--- Input material Enclosed Below ---

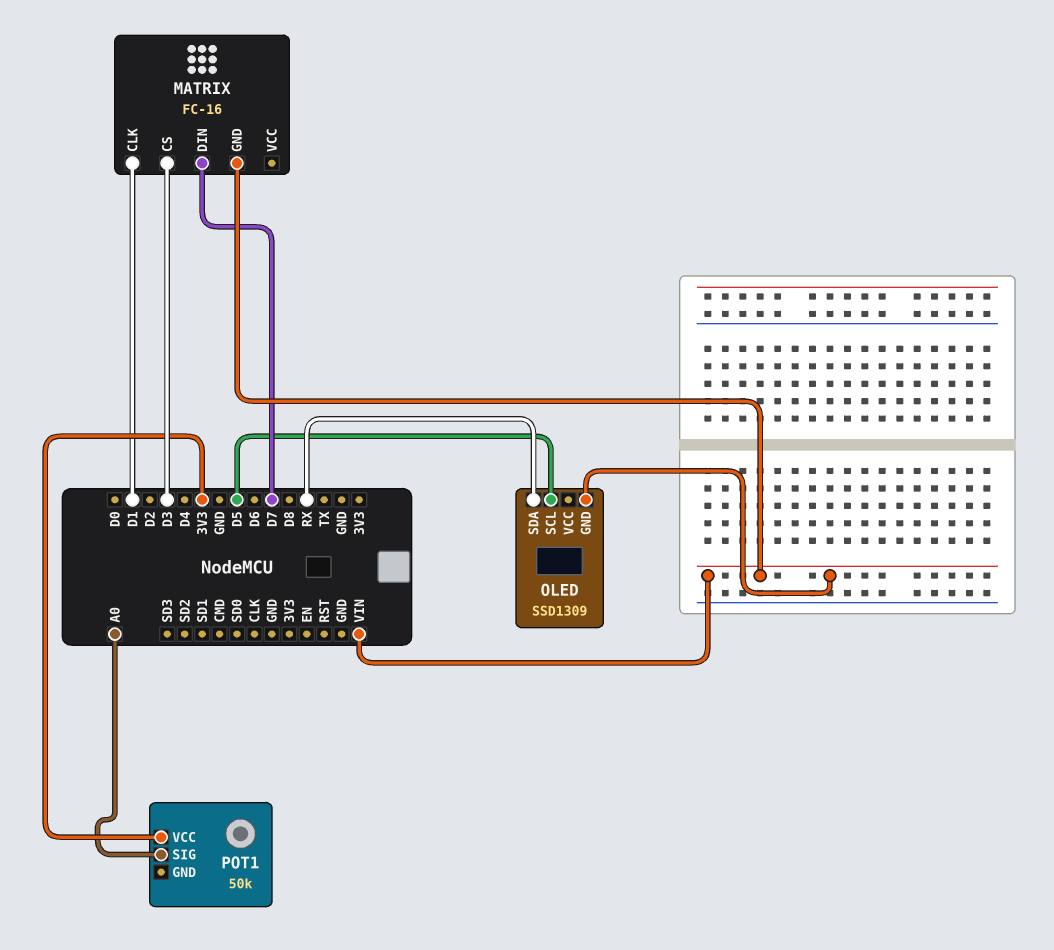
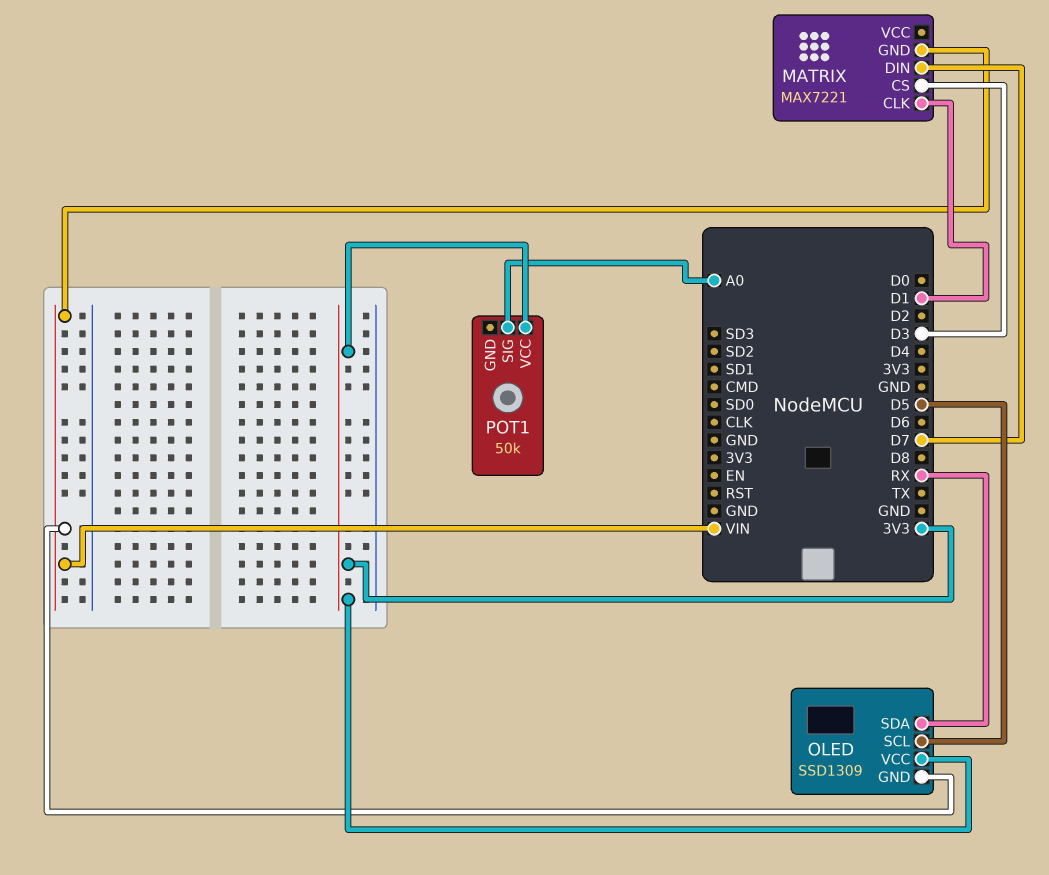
MATRIX: FC-16 -> MAX7221
OLED pin VCC: none -> 3V3

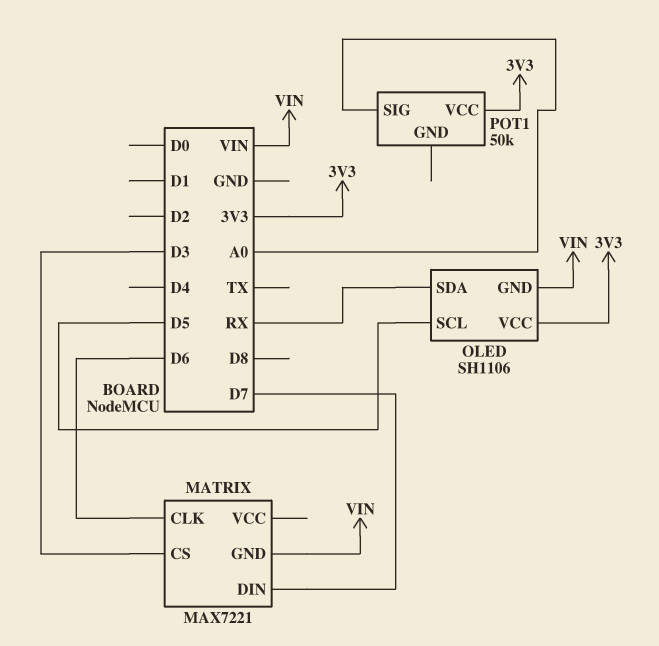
MATRIX pin CLK: D1 -> D6
OLED: SSD1309 -> SH1106

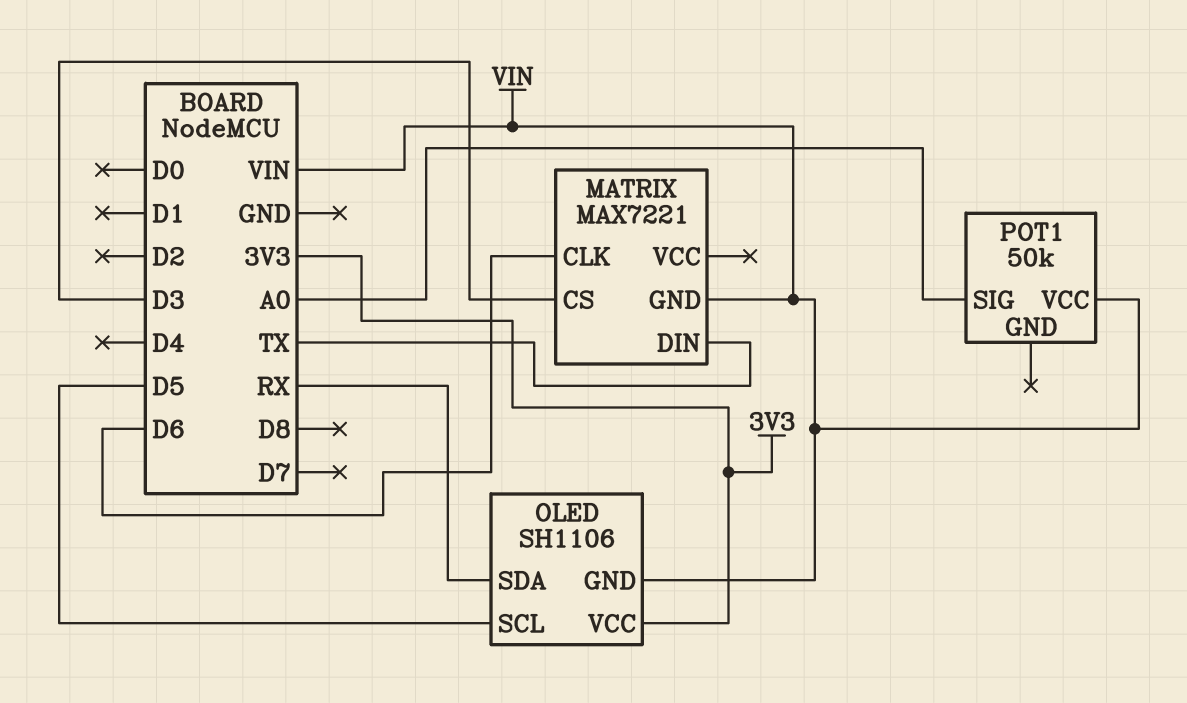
MATRIX pin DIN: D7 -> TX
POT1 pin VCC: 3V3 -> VIN

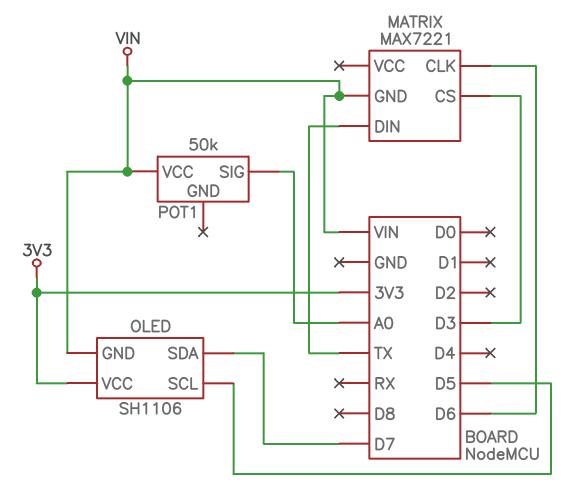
OLED pin SDA: RX -> D7

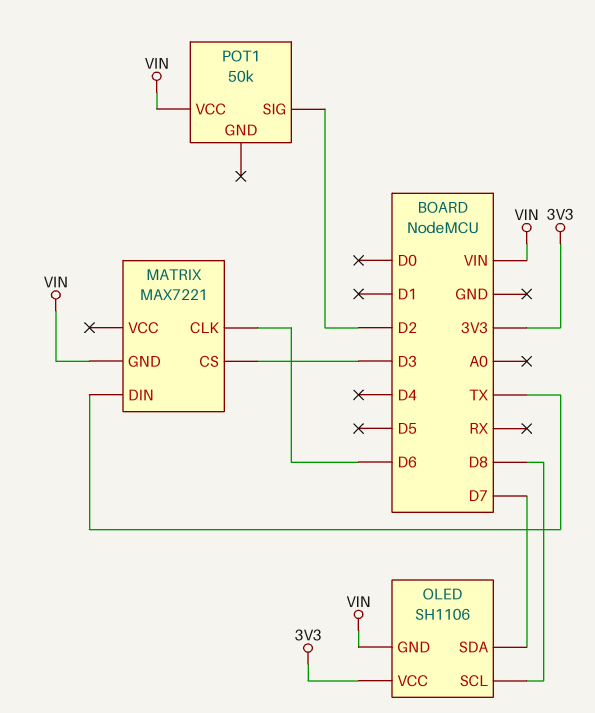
OLED pin SCL: D5 -> D8
POT1 pin SIG: A0 -> D2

--- End of Enclosed Input material ---

◆ What is needed: Using the material above, retype each entry exactly and omit the pictures.

◆ Answer space:
MATRIX: FC-16 -> MAX7221
OLED pin VCC: none -> 3V3

MATRIX pin CLK: D1 -> D6
OLED: SSD1309 -> SH1106

MATRIX pin DIN: D7 -> TX
POT1 pin VCC: 3V3 -> VIN

OLED pin SDA: RX -> D7

OLED pin SCL: D5 -> D8
POT1 pin SIG: A0 -> D2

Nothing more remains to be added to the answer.